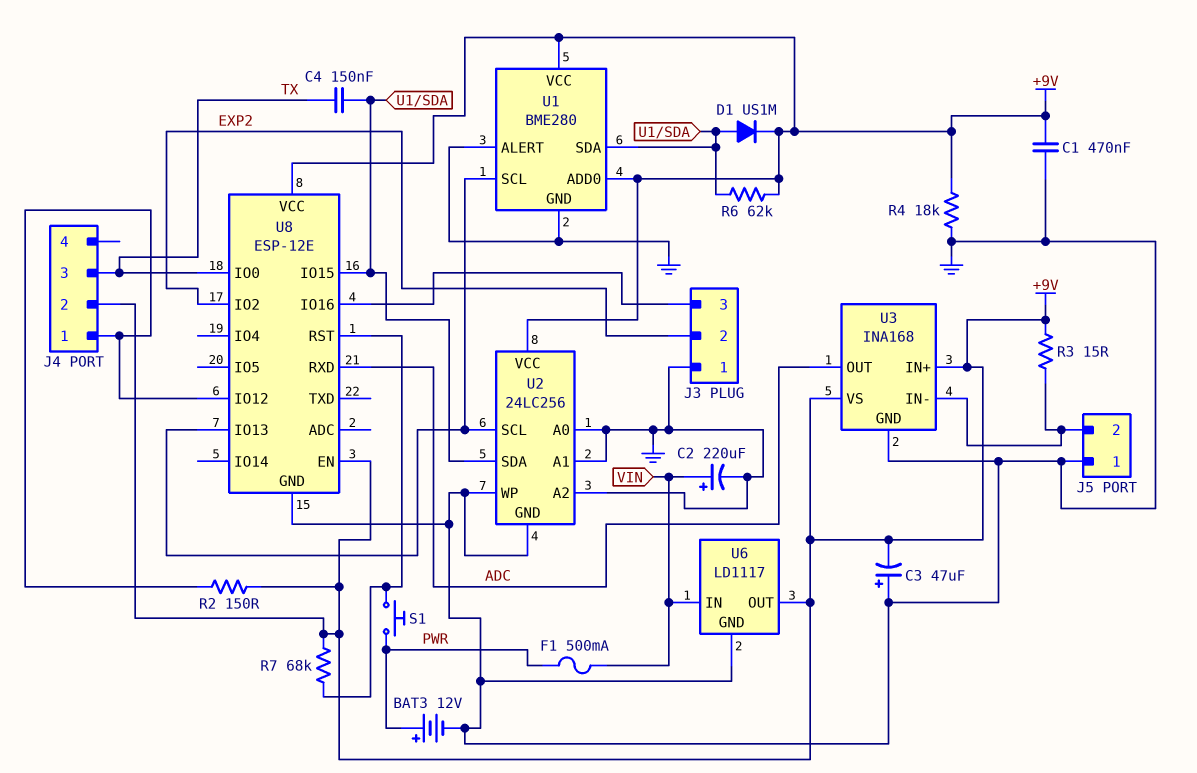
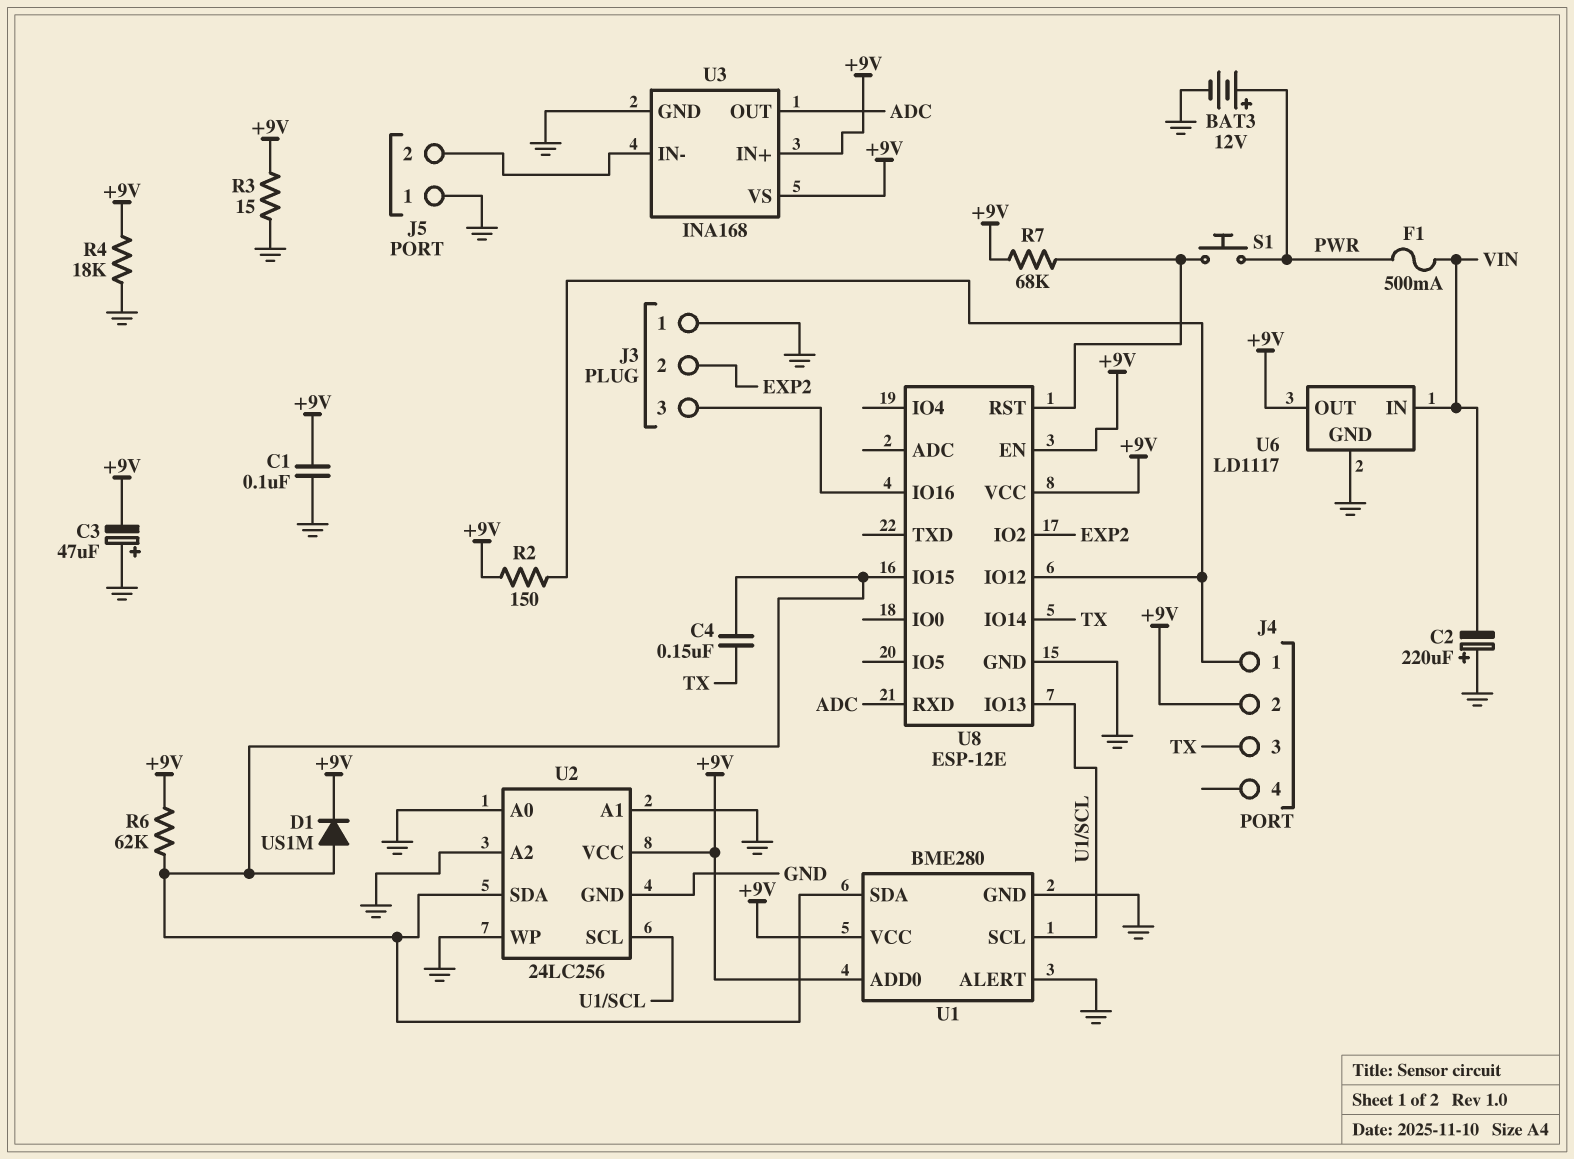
C1: 470nF (+9V, GND) -> 100nF (+9V, GND)
C2: 220uF (plus VIN, minus GND) -> 220uF (plus GND, minus VIN)
R3: 15 (+9V, J5/2) -> 15 (+9V, GND)
U8 pin IO0: TX -> none
U8 pin IO14: none -> TX

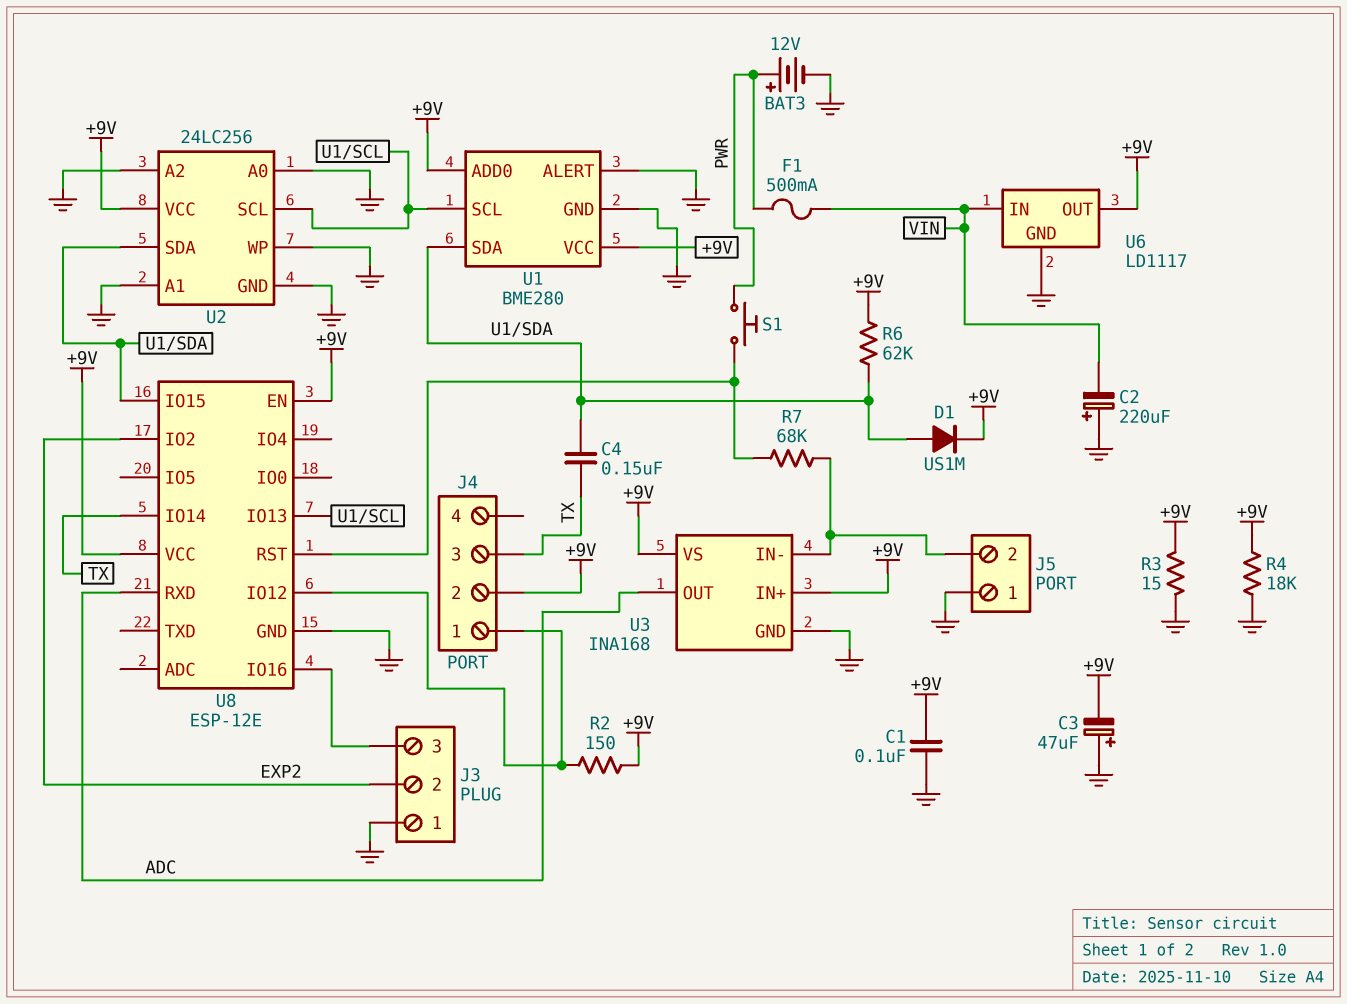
R7: 68k (+9V, U8/RST) -> 68k (J5/2, U8/RST)

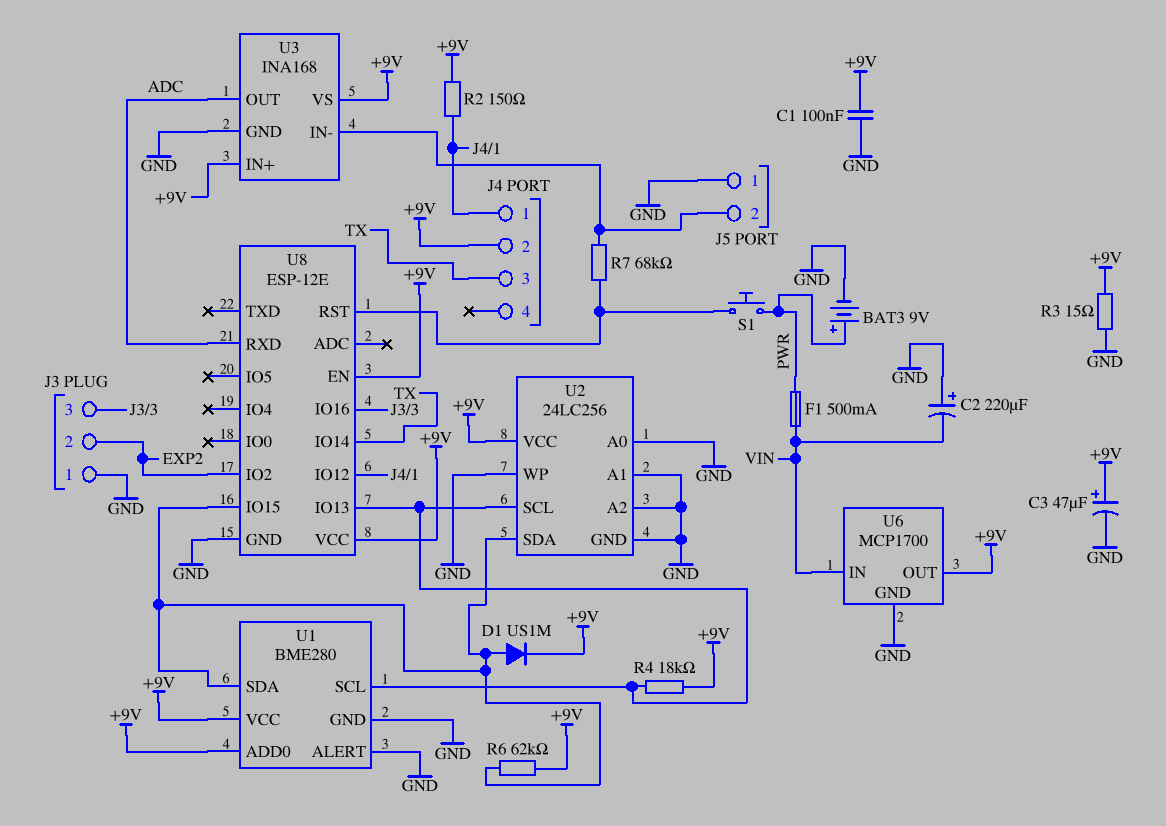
BAT3: 12V (plus PWR, minus GND) -> 9V (plus PWR, minus GND)
C3: 47uF (plus GND, minus +9V) -> 47uF (plus +9V, minus GND)
C4: 150nF (TX, U1/SDA) -> none
R4: 18k (+9V, GND) -> 18k (+9V, U1/SCL)
U6: LD1117 -> MCP1700

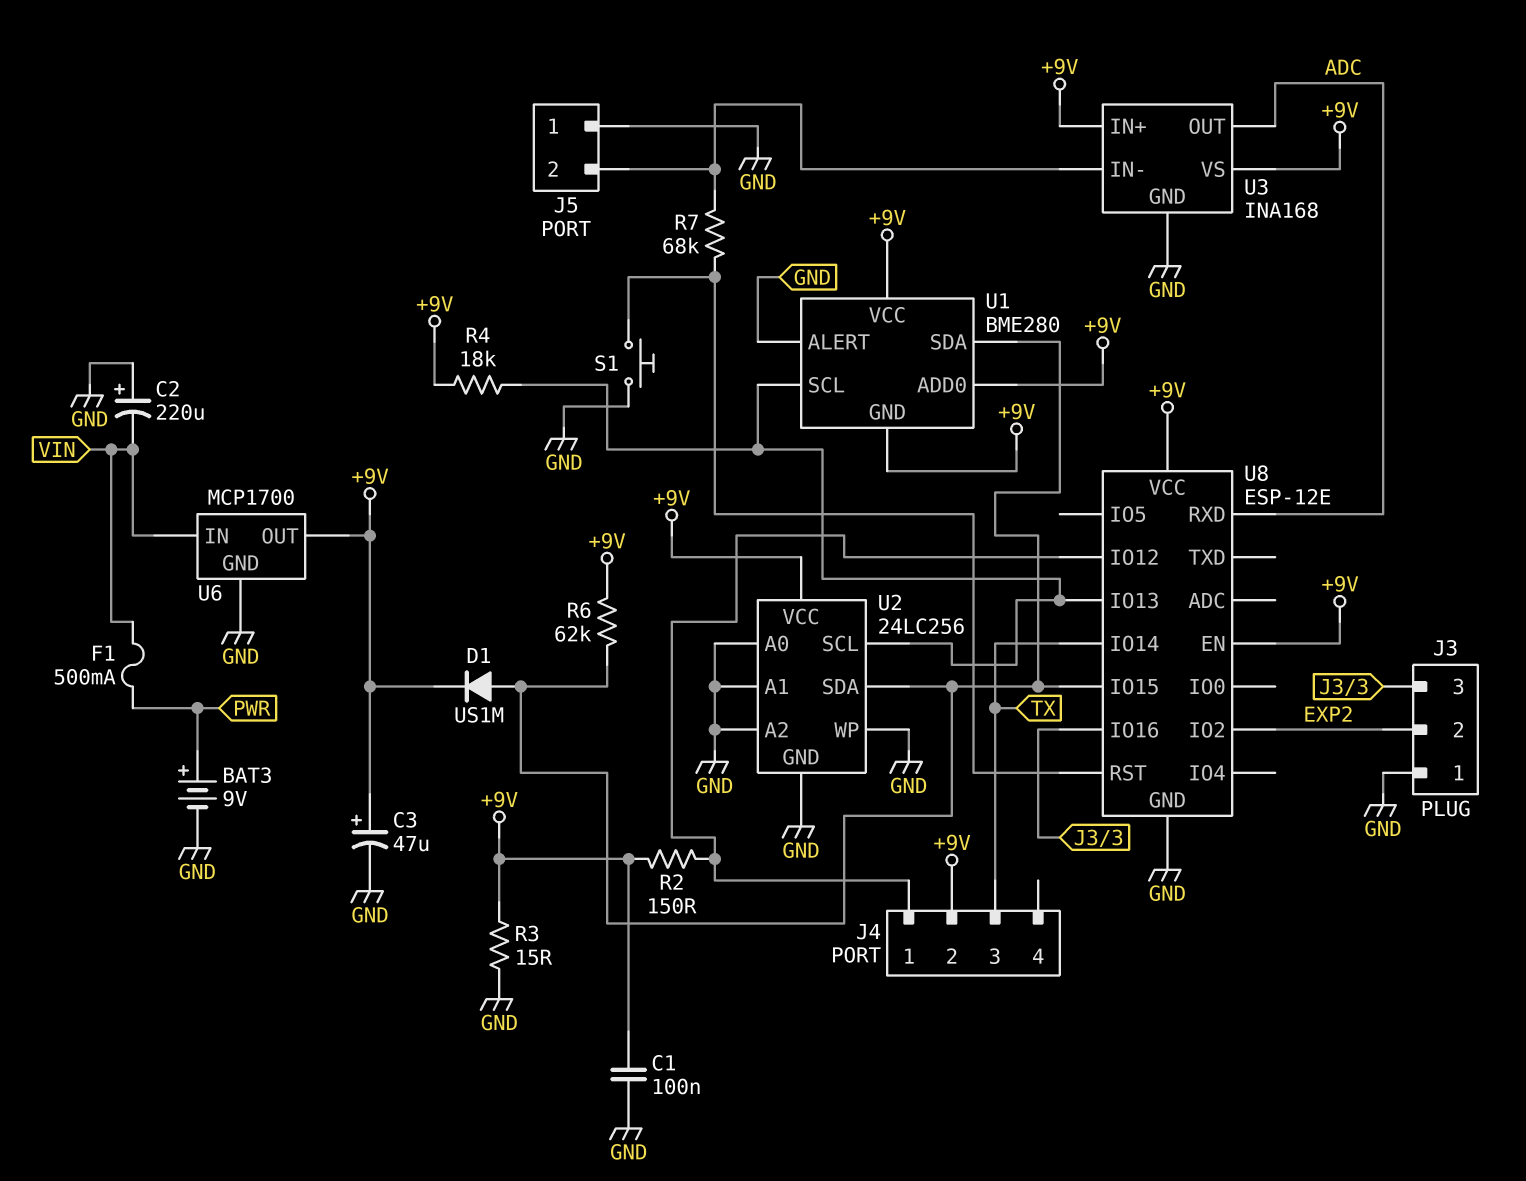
S1: button (PWR, U8/RST) -> button (GND, U8/RST)
U1 pin GND: GND -> +9V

------------------------------------------------------------

- **Work task**:
Starting at the line that contains "U8 pin IO0: TX -> none", transcribe each line through the last one of the entries above, exactly and without pictures.

- **Written reply**:
U8 pin IO0: TX -> none
U8 pin IO14: none -> TX

R7: 68k (+9V, U8/RST) -> 68k (J5/2, U8/RST)

BAT3: 12V (plus PWR, minus GND) -> 9V (plus PWR, minus GND)
C3: 47uF (plus GND, minus +9V) -> 47uF (plus +9V, minus GND)
C4: 150nF (TX, U1/SDA) -> none
R4: 18k (+9V, GND) -> 18k (+9V, U1/SCL)
U6: LD1117 -> MCP1700

S1: button (PWR, U8/RST) -> button (GND, U8/RST)
U1 pin GND: GND -> +9V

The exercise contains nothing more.